***** DATA SHOWN

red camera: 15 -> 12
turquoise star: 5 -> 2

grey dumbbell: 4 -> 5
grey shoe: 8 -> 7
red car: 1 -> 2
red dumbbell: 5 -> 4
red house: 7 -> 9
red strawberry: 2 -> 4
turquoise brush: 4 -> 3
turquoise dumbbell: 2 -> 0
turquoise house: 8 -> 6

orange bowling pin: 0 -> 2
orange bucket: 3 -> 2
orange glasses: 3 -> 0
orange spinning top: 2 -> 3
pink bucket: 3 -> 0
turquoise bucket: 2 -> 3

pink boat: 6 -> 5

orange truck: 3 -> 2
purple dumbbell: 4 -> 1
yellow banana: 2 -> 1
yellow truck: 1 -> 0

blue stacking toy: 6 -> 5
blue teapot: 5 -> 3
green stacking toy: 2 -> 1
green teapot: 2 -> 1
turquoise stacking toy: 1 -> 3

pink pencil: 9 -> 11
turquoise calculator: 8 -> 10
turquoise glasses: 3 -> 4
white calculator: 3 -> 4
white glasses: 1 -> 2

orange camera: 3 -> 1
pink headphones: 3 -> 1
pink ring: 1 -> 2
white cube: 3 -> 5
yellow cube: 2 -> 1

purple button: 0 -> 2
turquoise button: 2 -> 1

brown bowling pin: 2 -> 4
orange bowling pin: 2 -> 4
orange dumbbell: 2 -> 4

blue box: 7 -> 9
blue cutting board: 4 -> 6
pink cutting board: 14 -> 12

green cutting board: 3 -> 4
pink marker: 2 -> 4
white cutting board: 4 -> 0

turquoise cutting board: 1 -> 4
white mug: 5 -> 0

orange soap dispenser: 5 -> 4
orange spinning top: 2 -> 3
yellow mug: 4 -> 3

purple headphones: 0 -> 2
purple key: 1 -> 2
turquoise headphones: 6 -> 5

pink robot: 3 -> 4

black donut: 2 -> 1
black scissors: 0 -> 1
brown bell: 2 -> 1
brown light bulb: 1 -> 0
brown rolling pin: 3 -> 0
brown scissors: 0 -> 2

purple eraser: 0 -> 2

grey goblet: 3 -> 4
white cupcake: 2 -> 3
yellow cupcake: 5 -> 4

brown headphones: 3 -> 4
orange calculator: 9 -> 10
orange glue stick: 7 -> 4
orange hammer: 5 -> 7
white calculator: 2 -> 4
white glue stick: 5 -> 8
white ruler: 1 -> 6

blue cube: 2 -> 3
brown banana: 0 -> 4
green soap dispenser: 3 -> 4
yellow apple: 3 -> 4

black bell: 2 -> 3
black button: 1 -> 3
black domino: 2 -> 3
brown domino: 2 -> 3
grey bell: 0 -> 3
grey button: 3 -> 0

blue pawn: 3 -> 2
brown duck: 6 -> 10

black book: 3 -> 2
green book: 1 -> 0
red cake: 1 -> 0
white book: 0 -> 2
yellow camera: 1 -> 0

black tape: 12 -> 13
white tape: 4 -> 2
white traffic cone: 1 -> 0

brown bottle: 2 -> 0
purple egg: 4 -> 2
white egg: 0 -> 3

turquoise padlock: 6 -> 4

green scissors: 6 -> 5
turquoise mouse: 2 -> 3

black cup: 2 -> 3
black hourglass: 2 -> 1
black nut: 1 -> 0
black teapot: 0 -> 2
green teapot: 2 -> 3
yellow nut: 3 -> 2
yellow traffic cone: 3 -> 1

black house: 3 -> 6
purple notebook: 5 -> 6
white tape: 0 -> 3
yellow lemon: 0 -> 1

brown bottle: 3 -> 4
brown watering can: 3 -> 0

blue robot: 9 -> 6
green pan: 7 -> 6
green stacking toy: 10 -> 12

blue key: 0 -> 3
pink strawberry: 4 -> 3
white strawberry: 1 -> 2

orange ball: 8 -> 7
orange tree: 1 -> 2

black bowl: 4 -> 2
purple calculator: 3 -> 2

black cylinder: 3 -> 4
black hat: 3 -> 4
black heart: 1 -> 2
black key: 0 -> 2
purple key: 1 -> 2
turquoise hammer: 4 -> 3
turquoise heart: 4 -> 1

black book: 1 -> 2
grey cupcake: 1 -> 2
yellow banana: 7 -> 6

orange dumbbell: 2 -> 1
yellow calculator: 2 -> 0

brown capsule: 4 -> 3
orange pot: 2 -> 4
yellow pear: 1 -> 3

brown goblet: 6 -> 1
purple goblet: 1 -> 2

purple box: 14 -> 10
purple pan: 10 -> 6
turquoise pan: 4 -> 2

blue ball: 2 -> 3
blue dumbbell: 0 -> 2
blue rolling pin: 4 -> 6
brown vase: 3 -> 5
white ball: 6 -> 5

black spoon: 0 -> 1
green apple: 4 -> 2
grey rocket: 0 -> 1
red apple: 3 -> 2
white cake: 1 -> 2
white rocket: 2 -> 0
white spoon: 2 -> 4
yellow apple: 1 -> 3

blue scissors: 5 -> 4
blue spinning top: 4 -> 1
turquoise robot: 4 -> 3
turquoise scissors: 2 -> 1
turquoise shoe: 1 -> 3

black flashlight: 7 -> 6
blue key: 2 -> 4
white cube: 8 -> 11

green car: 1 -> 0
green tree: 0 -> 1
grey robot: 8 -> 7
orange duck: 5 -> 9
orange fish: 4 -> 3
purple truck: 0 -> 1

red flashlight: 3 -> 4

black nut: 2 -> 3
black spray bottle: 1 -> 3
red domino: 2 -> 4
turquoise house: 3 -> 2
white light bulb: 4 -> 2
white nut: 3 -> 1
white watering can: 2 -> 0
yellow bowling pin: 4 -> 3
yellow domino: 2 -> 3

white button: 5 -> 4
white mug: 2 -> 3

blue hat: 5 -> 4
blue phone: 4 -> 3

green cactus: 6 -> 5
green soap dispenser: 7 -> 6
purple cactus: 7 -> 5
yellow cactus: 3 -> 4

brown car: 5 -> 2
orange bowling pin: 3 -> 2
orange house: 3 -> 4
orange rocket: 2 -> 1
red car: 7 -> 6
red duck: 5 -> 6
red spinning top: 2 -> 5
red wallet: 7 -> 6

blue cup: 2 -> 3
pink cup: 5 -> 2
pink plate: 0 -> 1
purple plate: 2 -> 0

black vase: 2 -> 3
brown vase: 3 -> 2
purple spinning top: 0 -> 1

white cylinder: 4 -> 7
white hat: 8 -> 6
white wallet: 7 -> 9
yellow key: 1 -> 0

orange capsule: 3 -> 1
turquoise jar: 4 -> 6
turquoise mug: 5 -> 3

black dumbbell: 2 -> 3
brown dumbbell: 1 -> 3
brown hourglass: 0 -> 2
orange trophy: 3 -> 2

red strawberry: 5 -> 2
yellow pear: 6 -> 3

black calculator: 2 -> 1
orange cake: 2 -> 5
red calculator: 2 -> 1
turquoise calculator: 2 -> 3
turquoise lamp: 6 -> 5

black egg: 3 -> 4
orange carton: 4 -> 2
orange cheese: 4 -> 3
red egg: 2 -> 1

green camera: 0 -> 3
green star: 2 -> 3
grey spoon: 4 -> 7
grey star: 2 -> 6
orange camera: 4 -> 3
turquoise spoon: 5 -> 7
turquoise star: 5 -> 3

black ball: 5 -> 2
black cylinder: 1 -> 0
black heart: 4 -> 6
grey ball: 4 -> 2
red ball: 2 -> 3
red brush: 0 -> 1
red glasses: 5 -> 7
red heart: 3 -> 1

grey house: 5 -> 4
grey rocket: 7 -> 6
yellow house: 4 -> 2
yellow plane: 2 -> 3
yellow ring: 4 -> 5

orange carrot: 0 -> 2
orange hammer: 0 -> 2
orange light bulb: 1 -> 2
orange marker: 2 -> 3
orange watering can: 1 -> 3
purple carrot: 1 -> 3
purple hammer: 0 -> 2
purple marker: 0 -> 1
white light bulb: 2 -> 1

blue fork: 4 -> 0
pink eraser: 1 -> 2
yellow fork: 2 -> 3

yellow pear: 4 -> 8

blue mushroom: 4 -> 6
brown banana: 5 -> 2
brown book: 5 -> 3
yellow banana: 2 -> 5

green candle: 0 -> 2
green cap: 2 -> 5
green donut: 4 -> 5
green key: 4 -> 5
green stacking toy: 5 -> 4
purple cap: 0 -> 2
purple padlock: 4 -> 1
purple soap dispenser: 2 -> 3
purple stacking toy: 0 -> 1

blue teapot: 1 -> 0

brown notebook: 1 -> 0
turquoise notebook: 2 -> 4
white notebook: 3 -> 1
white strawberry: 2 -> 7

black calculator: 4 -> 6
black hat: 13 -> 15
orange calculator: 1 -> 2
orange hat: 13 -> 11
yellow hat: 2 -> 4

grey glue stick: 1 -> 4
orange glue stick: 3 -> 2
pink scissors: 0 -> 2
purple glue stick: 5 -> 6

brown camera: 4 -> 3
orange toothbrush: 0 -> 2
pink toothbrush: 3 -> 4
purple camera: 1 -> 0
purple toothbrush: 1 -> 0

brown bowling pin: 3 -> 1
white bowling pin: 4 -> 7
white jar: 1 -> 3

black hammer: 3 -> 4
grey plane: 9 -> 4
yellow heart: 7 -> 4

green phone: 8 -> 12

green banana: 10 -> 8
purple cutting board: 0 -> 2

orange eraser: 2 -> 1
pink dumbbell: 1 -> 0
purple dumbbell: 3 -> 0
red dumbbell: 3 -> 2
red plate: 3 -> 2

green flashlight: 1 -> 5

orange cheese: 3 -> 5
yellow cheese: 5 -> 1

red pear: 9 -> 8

**********

▸ **YOUR GOAL**:
Among the lines above, which contain the word "cube"? Copy every one.

▸ **ANSWER TO THE EXERCISE**:
white cube: 3 -> 5
yellow cube: 2 -> 1
blue cube: 2 -> 3
white cube: 8 -> 11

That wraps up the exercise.